* [BRIEF] Starting with the first line, output the data exactly, through to the last line.

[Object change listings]
◇ ◇ ◇ ◇

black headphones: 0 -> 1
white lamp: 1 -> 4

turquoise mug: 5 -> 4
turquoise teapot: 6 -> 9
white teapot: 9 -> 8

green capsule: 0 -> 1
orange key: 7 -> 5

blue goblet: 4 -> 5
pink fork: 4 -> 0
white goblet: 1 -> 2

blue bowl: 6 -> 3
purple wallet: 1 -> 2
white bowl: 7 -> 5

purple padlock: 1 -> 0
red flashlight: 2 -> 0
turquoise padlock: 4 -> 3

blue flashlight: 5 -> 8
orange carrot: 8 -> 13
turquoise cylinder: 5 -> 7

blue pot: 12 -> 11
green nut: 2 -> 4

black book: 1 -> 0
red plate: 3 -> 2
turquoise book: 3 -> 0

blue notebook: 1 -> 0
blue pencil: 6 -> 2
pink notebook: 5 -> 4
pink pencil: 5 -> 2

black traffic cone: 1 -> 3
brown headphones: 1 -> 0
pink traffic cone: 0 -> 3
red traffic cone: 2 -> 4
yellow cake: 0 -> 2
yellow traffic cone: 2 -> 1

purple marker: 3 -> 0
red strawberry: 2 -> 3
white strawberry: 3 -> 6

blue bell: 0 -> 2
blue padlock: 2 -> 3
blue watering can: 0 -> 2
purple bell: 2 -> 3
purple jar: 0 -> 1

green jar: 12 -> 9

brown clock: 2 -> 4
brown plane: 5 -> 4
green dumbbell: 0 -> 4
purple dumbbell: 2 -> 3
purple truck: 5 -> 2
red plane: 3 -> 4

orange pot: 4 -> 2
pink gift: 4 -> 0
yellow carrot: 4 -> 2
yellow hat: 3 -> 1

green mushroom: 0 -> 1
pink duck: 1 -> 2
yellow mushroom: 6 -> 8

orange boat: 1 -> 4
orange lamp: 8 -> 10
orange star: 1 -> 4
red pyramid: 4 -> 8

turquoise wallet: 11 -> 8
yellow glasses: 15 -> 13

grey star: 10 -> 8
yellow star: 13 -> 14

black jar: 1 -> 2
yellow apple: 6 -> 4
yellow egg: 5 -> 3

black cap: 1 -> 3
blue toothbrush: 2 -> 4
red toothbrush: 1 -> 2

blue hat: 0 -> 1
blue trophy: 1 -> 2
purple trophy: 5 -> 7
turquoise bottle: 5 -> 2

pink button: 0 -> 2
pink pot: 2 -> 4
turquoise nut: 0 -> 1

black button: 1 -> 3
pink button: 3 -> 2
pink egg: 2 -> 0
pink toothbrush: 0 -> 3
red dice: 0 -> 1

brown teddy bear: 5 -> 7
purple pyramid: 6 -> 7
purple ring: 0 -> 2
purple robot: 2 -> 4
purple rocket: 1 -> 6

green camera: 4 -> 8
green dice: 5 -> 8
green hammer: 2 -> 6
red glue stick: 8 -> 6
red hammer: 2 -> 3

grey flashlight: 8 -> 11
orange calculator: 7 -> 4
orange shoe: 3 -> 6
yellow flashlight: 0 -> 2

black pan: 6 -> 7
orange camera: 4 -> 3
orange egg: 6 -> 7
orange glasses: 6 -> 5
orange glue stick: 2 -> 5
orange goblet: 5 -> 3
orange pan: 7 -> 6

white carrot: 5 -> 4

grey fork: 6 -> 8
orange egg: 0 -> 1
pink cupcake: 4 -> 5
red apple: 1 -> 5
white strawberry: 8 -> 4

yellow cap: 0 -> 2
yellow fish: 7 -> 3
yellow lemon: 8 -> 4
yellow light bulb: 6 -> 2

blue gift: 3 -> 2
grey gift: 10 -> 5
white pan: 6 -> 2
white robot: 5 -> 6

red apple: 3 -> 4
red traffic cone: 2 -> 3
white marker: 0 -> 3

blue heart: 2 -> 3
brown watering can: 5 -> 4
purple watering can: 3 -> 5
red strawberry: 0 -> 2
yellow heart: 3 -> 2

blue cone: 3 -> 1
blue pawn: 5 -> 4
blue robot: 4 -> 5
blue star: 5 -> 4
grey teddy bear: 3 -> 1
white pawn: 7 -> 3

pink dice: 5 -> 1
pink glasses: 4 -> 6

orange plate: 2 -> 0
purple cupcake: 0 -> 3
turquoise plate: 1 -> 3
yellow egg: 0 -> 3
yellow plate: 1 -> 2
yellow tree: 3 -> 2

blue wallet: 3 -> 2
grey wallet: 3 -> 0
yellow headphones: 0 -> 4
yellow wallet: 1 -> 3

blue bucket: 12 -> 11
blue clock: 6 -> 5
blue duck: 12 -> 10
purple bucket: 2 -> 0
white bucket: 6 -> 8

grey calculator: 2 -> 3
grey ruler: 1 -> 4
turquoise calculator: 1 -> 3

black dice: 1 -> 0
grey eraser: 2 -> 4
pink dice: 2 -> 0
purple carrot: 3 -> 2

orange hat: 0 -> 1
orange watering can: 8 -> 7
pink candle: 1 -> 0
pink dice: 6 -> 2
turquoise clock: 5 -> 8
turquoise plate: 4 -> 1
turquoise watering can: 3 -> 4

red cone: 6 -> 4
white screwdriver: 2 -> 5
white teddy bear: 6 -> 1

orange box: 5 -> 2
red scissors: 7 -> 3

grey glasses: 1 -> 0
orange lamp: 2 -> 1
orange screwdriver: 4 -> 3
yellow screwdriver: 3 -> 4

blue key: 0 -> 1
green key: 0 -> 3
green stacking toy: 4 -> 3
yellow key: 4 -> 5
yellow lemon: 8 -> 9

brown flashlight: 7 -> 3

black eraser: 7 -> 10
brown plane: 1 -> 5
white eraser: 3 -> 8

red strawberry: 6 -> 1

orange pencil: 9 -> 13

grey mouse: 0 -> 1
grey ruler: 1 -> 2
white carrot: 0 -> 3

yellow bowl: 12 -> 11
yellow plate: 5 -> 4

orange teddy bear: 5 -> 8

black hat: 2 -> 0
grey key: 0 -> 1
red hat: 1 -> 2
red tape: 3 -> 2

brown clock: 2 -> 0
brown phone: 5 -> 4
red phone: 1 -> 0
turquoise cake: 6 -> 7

◇ ◇ ◇ ◇

* [TASK RESPONSE]
black headphones: 0 -> 1
white lamp: 1 -> 4

turquoise mug: 5 -> 4
turquoise teapot: 6 -> 9
white teapot: 9 -> 8

green capsule: 0 -> 1
orange key: 7 -> 5

blue goblet: 4 -> 5
pink fork: 4 -> 0
white goblet: 1 -> 2

blue bowl: 6 -> 3
purple wallet: 1 -> 2
white bowl: 7 -> 5

purple padlock: 1 -> 0
red flashlight: 2 -> 0
turquoise padlock: 4 -> 3

blue flashlight: 5 -> 8
orange carrot: 8 -> 13
turquoise cylinder: 5 -> 7

blue pot: 12 -> 11
green nut: 2 -> 4

black book: 1 -> 0
red plate: 3 -> 2
turquoise book: 3 -> 0

blue notebook: 1 -> 0
blue pencil: 6 -> 2
pink notebook: 5 -> 4
pink pencil: 5 -> 2

black traffic cone: 1 -> 3
brown headphones: 1 -> 0
pink traffic cone: 0 -> 3
red traffic cone: 2 -> 4
yellow cake: 0 -> 2
yellow traffic cone: 2 -> 1

purple marker: 3 -> 0
red strawberry: 2 -> 3
white strawberry: 3 -> 6

blue bell: 0 -> 2
blue padlock: 2 -> 3
blue watering can: 0 -> 2
purple bell: 2 -> 3
purple jar: 0 -> 1

green jar: 12 -> 9

brown clock: 2 -> 4
brown plane: 5 -> 4
green dumbbell: 0 -> 4
purple dumbbell: 2 -> 3
purple truck: 5 -> 2
red plane: 3 -> 4

orange pot: 4 -> 2
pink gift: 4 -> 0
yellow carrot: 4 -> 2
yellow hat: 3 -> 1

green mushroom: 0 -> 1
pink duck: 1 -> 2
yellow mushroom: 6 -> 8

orange boat: 1 -> 4
orange lamp: 8 -> 10
orange star: 1 -> 4
red pyramid: 4 -> 8

turquoise wallet: 11 -> 8
yellow glasses: 15 -> 13

grey star: 10 -> 8
yellow star: 13 -> 14

black jar: 1 -> 2
yellow apple: 6 -> 4
yellow egg: 5 -> 3

black cap: 1 -> 3
blue toothbrush: 2 -> 4
red toothbrush: 1 -> 2

blue hat: 0 -> 1
blue trophy: 1 -> 2
purple trophy: 5 -> 7
turquoise bottle: 5 -> 2

pink button: 0 -> 2
pink pot: 2 -> 4
turquoise nut: 0 -> 1

black button: 1 -> 3
pink button: 3 -> 2
pink egg: 2 -> 0
pink toothbrush: 0 -> 3
red dice: 0 -> 1

brown teddy bear: 5 -> 7
purple pyramid: 6 -> 7
purple ring: 0 -> 2
purple robot: 2 -> 4
purple rocket: 1 -> 6

green camera: 4 -> 8
green dice: 5 -> 8
green hammer: 2 -> 6
red glue stick: 8 -> 6
red hammer: 2 -> 3

grey flashlight: 8 -> 11
orange calculator: 7 -> 4
orange shoe: 3 -> 6
yellow flashlight: 0 -> 2

black pan: 6 -> 7
orange camera: 4 -> 3
orange egg: 6 -> 7
orange glasses: 6 -> 5
orange glue stick: 2 -> 5
orange goblet: 5 -> 3
orange pan: 7 -> 6

white carrot: 5 -> 4

grey fork: 6 -> 8
orange egg: 0 -> 1
pink cupcake: 4 -> 5
red apple: 1 -> 5
white strawberry: 8 -> 4

yellow cap: 0 -> 2
yellow fish: 7 -> 3
yellow lemon: 8 -> 4
yellow light bulb: 6 -> 2

blue gift: 3 -> 2
grey gift: 10 -> 5
white pan: 6 -> 2
white robot: 5 -> 6

red apple: 3 -> 4
red traffic cone: 2 -> 3
white marker: 0 -> 3

blue heart: 2 -> 3
brown watering can: 5 -> 4
purple watering can: 3 -> 5
red strawberry: 0 -> 2
yellow heart: 3 -> 2

blue cone: 3 -> 1
blue pawn: 5 -> 4
blue robot: 4 -> 5
blue star: 5 -> 4
grey teddy bear: 3 -> 1
white pawn: 7 -> 3

pink dice: 5 -> 1
pink glasses: 4 -> 6

orange plate: 2 -> 0
purple cupcake: 0 -> 3
turquoise plate: 1 -> 3
yellow egg: 0 -> 3
yellow plate: 1 -> 2
yellow tree: 3 -> 2

blue wallet: 3 -> 2
grey wallet: 3 -> 0
yellow headphones: 0 -> 4
yellow wallet: 1 -> 3

blue bucket: 12 -> 11
blue clock: 6 -> 5
blue duck: 12 -> 10
purple bucket: 2 -> 0
white bucket: 6 -> 8

grey calculator: 2 -> 3
grey ruler: 1 -> 4
turquoise calculator: 1 -> 3

black dice: 1 -> 0
grey eraser: 2 -> 4
pink dice: 2 -> 0
purple carrot: 3 -> 2

orange hat: 0 -> 1
orange watering can: 8 -> 7
pink candle: 1 -> 0
pink dice: 6 -> 2
turquoise clock: 5 -> 8
turquoise plate: 4 -> 1
turquoise watering can: 3 -> 4

red cone: 6 -> 4
white screwdriver: 2 -> 5
white teddy bear: 6 -> 1

orange box: 5 -> 2
red scissors: 7 -> 3

grey glasses: 1 -> 0
orange lamp: 2 -> 1
orange screwdriver: 4 -> 3
yellow screwdriver: 3 -> 4

blue key: 0 -> 1
green key: 0 -> 3
green stacking toy: 4 -> 3
yellow key: 4 -> 5
yellow lemon: 8 -> 9

brown flashlight: 7 -> 3

black eraser: 7 -> 10
brown plane: 1 -> 5
white eraser: 3 -> 8

red strawberry: 6 -> 1

orange pencil: 9 -> 13

grey mouse: 0 -> 1
grey ruler: 1 -> 2
white carrot: 0 -> 3

yellow bowl: 12 -> 11
yellow plate: 5 -> 4

orange teddy bear: 5 -> 8

black hat: 2 -> 0
grey key: 0 -> 1
red hat: 1 -> 2
red tape: 3 -> 2

brown clock: 2 -> 0
brown phone: 5 -> 4
red phone: 1 -> 0
turquoise cake: 6 -> 7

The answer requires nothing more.